» THE DATA:
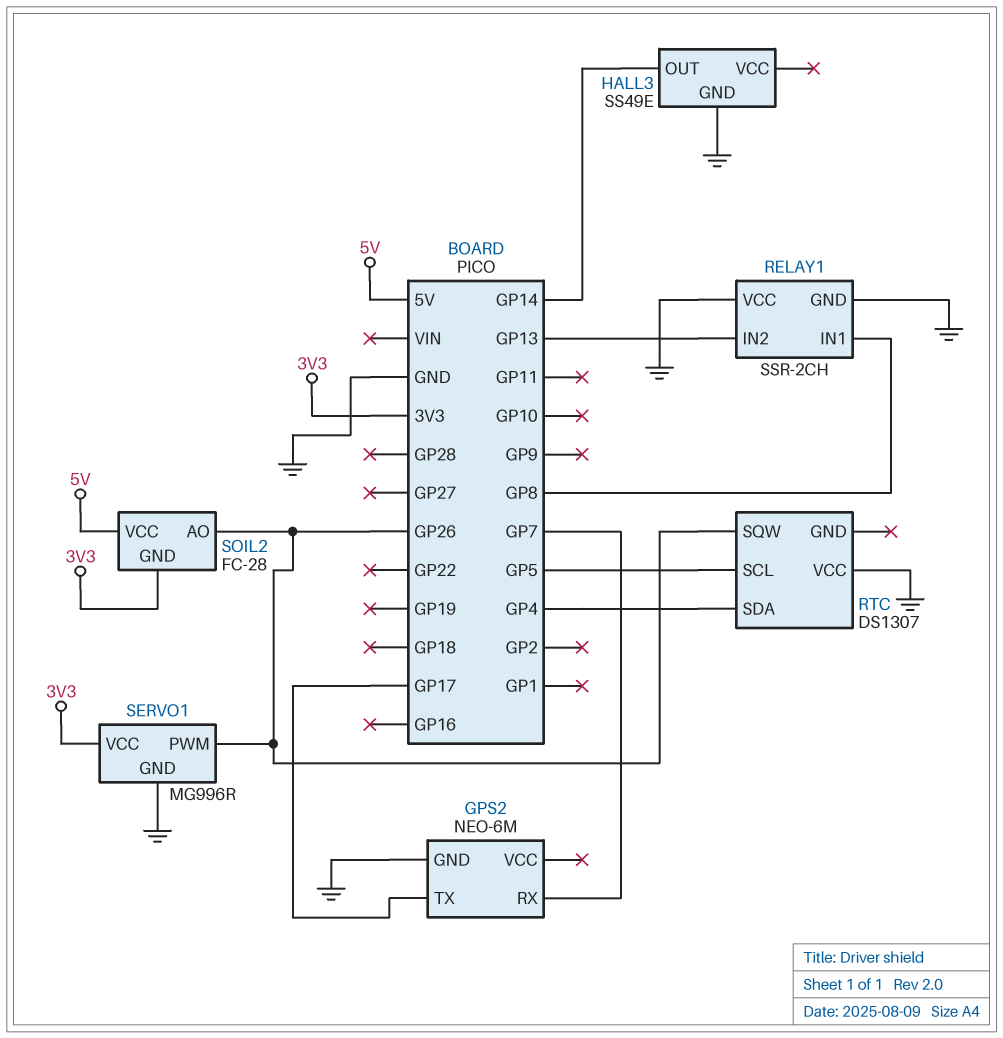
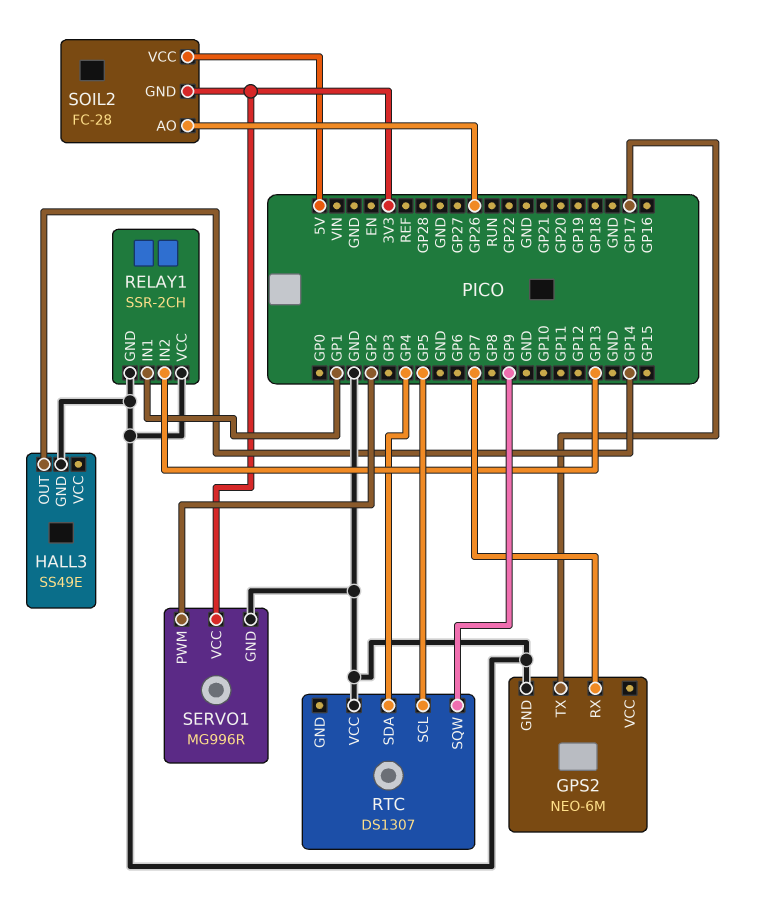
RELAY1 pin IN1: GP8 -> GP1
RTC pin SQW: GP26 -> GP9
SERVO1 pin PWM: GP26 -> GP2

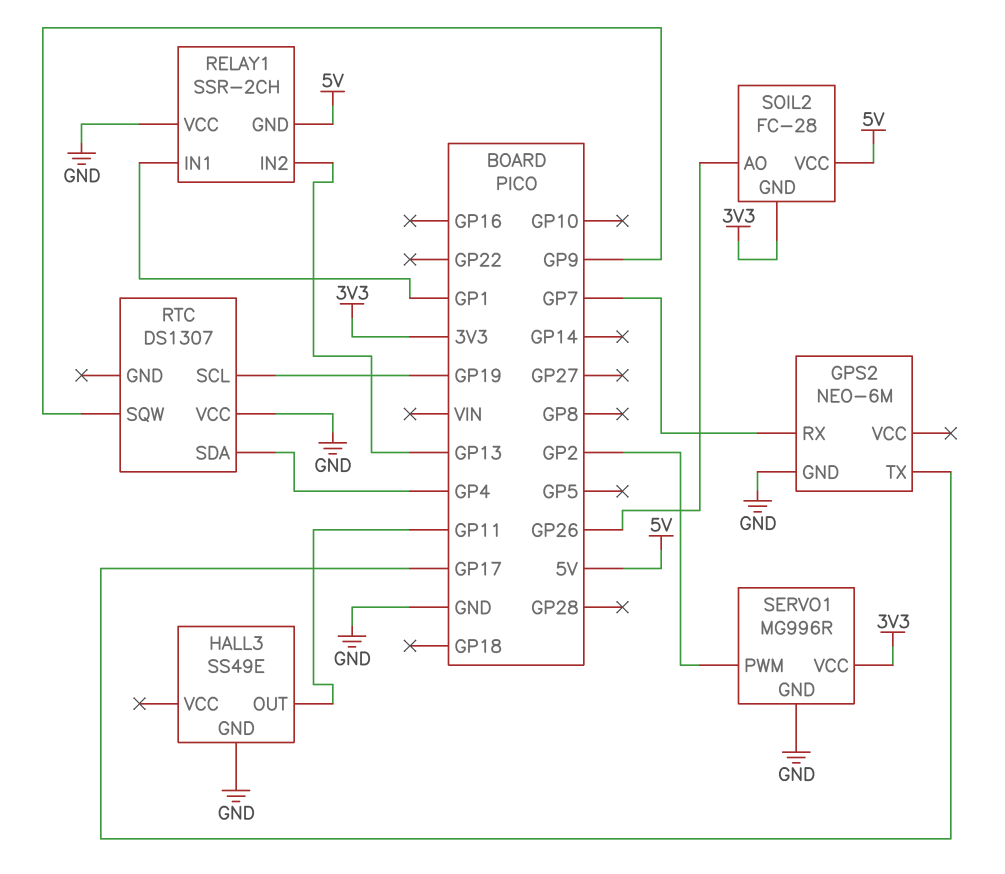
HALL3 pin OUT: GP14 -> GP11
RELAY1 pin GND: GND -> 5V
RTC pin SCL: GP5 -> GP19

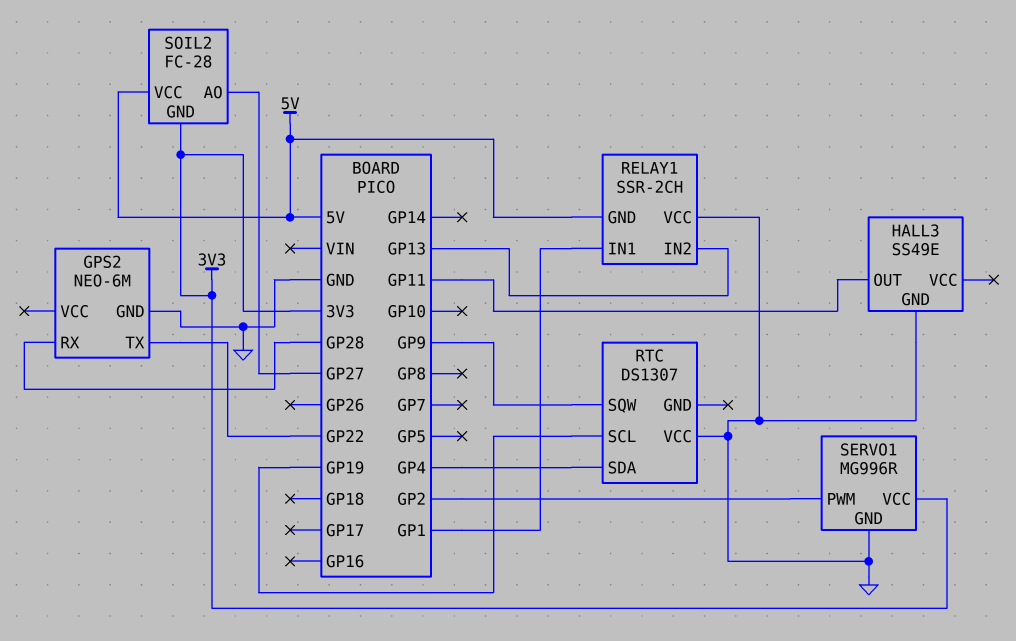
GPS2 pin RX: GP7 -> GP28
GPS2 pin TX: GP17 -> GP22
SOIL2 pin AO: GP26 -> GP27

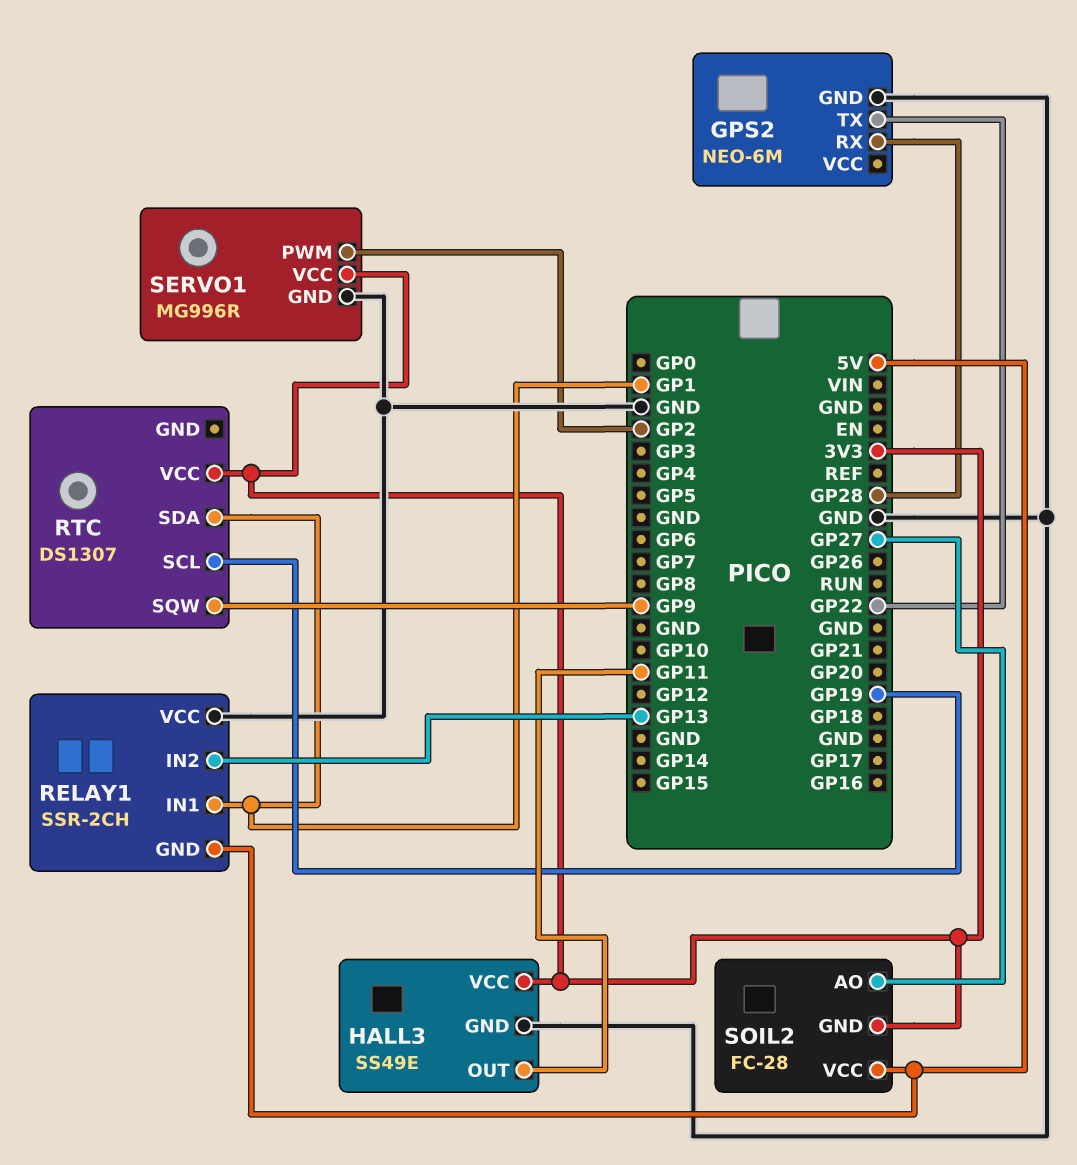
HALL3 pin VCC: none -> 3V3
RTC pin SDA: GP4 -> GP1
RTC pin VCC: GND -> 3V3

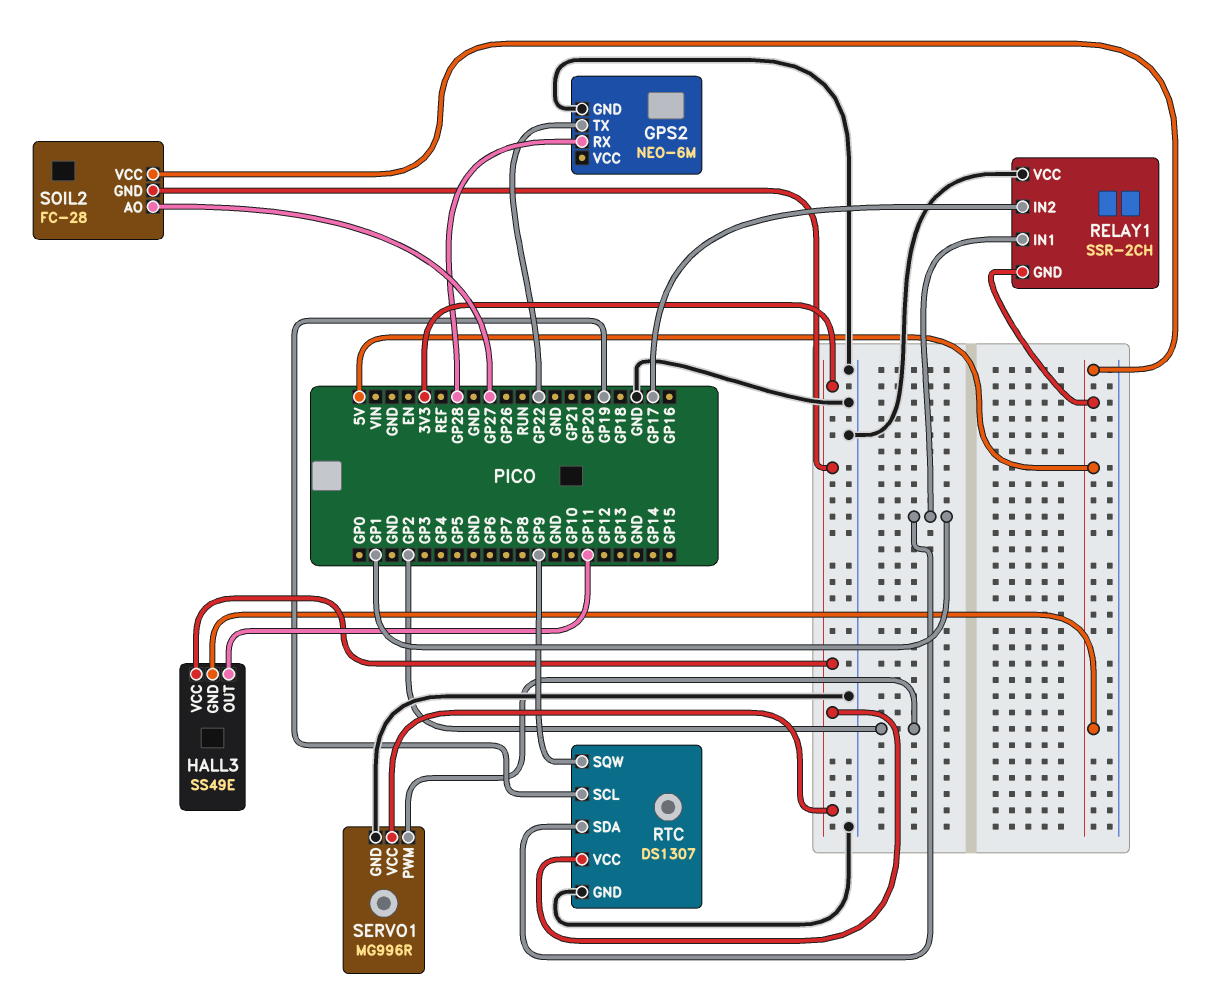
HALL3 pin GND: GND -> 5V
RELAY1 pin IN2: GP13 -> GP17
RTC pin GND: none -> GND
==
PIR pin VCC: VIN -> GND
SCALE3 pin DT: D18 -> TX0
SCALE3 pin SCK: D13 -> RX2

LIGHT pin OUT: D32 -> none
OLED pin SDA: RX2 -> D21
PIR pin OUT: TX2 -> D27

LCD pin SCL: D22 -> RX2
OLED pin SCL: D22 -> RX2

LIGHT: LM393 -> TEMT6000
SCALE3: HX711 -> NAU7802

» EXERCISE DESCRIPTION: Scan the listing for the word "none". Copy every line in which it appears.

» TASK OUTPUT:
HALL3 pin VCC: none -> 3V3
RTC pin GND: none -> GND
LIGHT pin OUT: D32 -> none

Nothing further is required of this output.